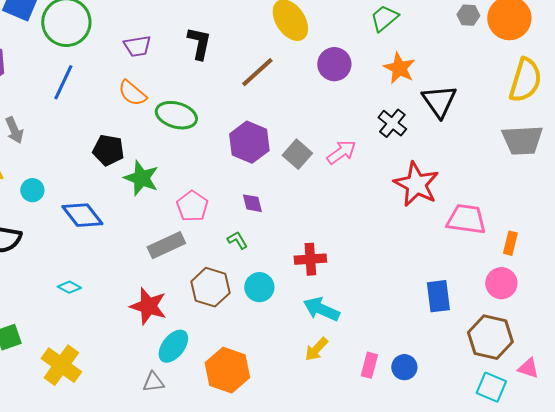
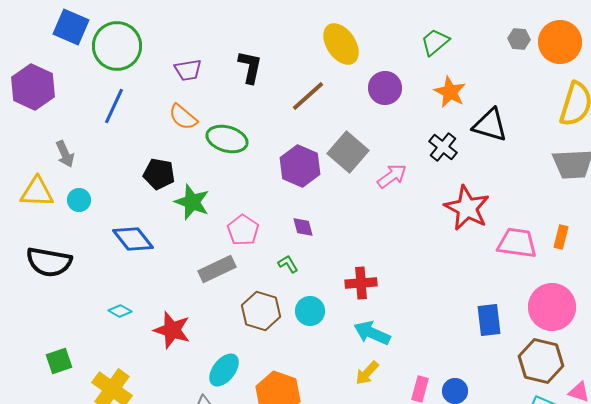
black triangle: (439, 101) -> (490, 125), turned -39
gray square: (297, 154) -> (348, 152), moved, size x1.4
cyan circle: (32, 190) -> (79, 200), moved
orange rectangle: (510, 243) -> (561, 237), moved
pink circle: (501, 283) -> (552, 307), size x1.5
red star: (148, 306) -> (172, 330), moved

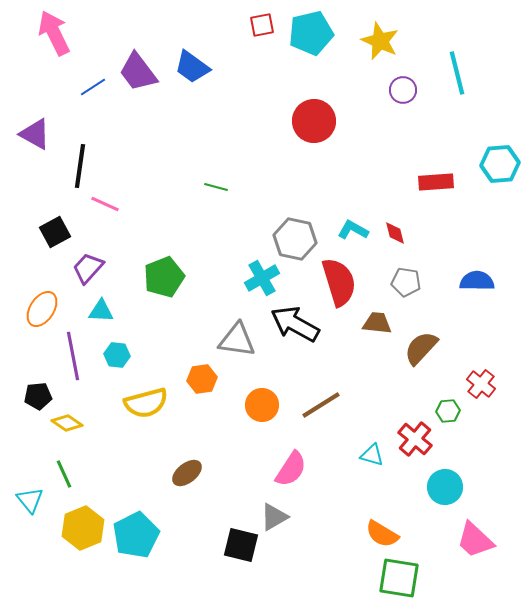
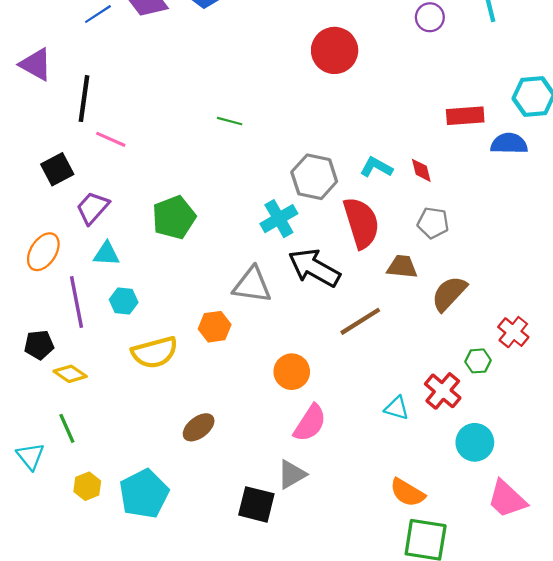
blue semicircle: (477, 281) -> (509, 144), moved
orange circle: (262, 405) -> (292, 372), moved
brown line: (321, 405) -> (360, 321), moved
yellow hexagon: (83, 528) -> (87, 486), size x0.6

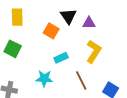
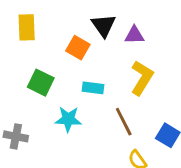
green square: (13, 49) -> (41, 83), moved
cyan rectangle: (61, 58) -> (93, 88), turned 32

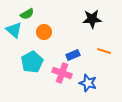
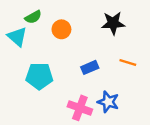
orange circle: (44, 32) -> (61, 29), moved
cyan pentagon: (32, 62) -> (39, 76), turned 30
pink cross: (62, 73) -> (80, 108), moved

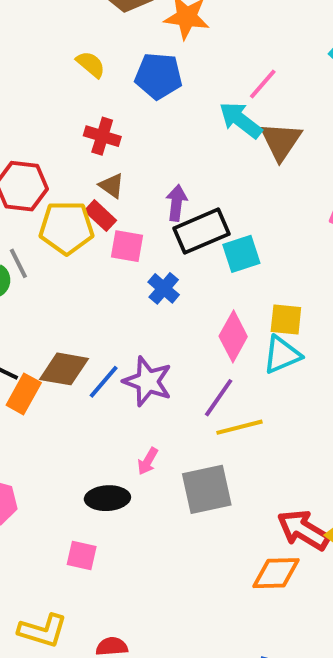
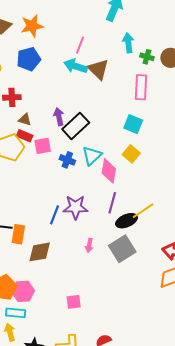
cyan square: (241, 254) -> (133, 124), moved, turned -30
yellow square: (286, 319) -> (131, 154), turned -36
cyan triangle: (282, 355) -> (92, 156), moved
brown diamond: (64, 369) -> (40, 252), moved
yellow line: (239, 427) -> (143, 211), moved
black ellipse: (107, 498) -> (127, 221), moved

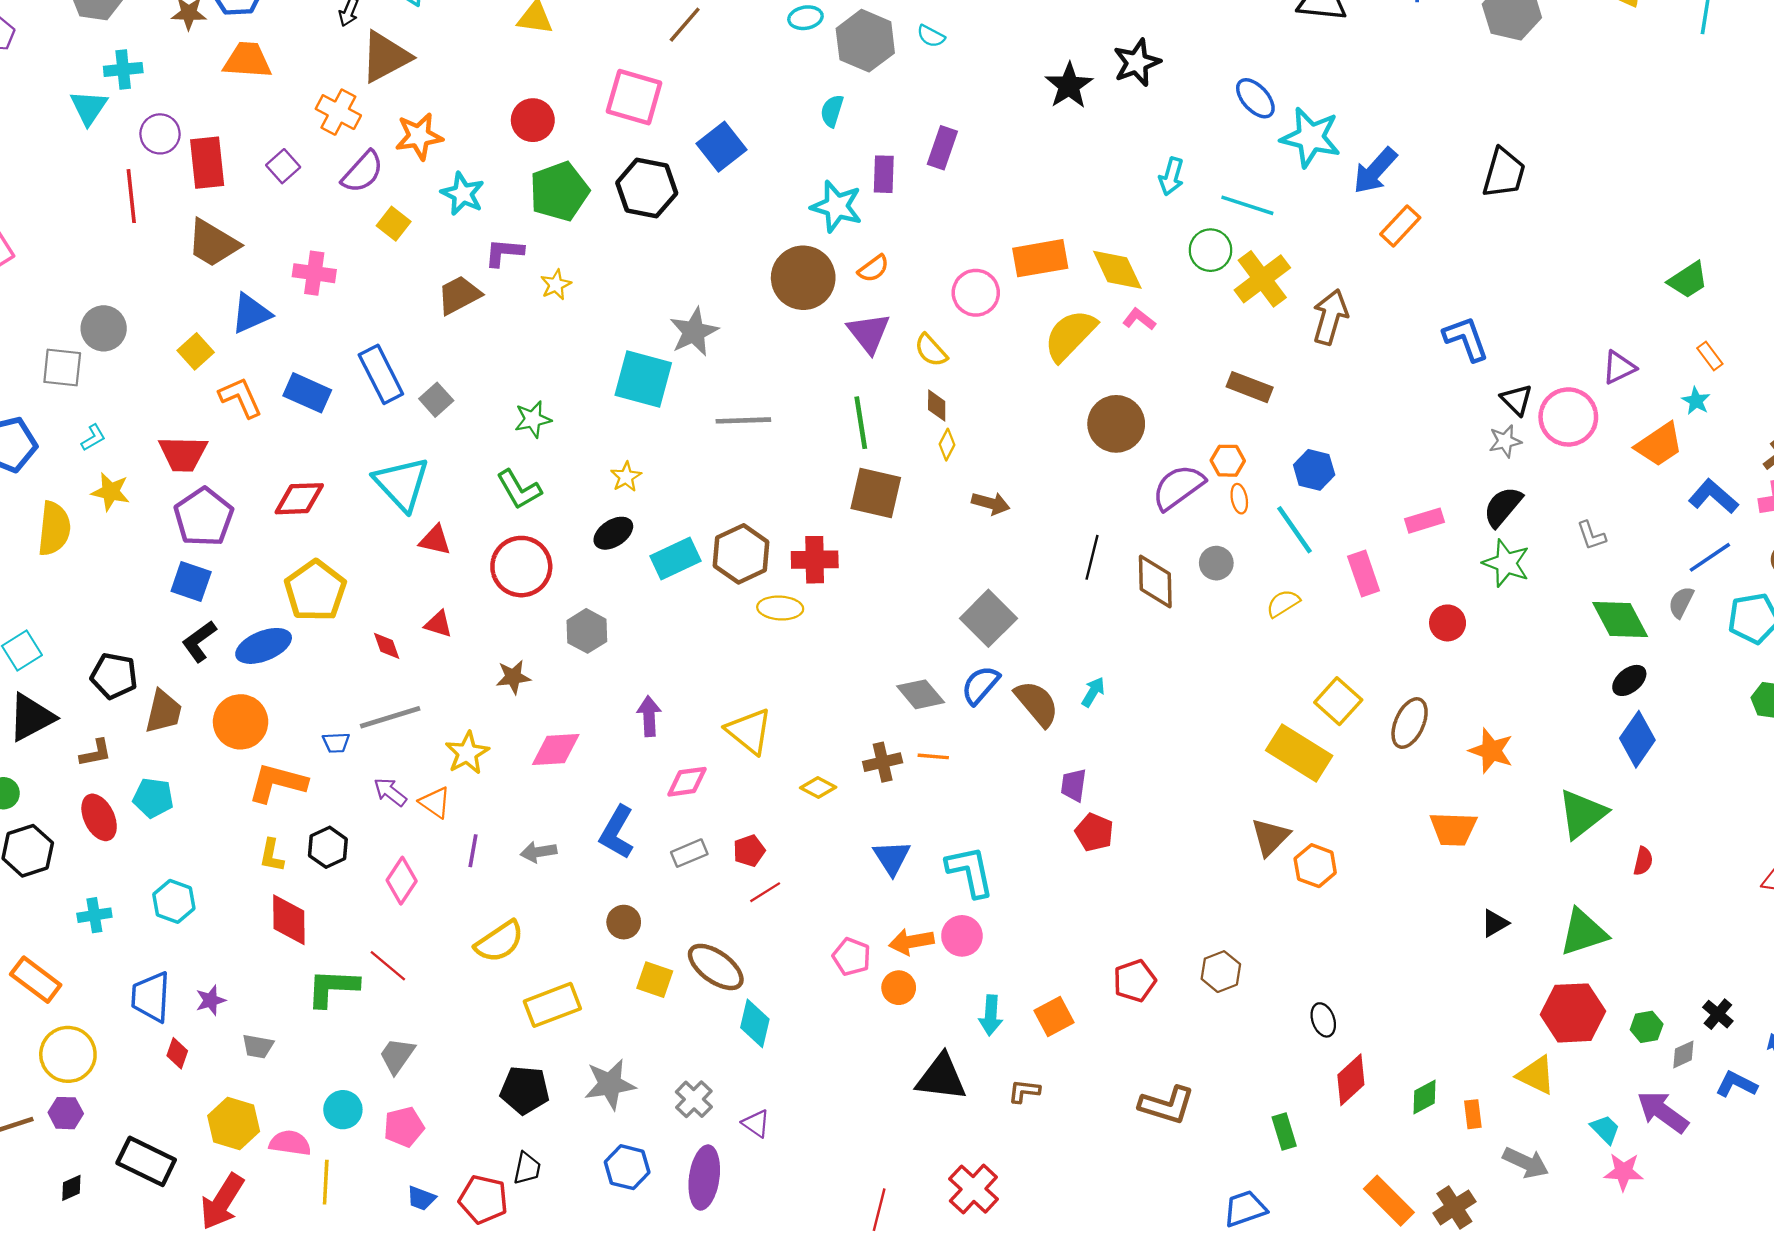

#####

*Exercise prompt:* From the line that contains "yellow square: (286, 319)" to the last line of the records above, copy each line exactly, both ends included, and leave the pictures out.

*Result:*
yellow square: (286, 319) -> (131, 154), turned -36
cyan triangle: (282, 355) -> (92, 156), moved
brown diamond: (64, 369) -> (40, 252), moved
yellow line: (239, 427) -> (143, 211), moved
black ellipse: (107, 498) -> (127, 221), moved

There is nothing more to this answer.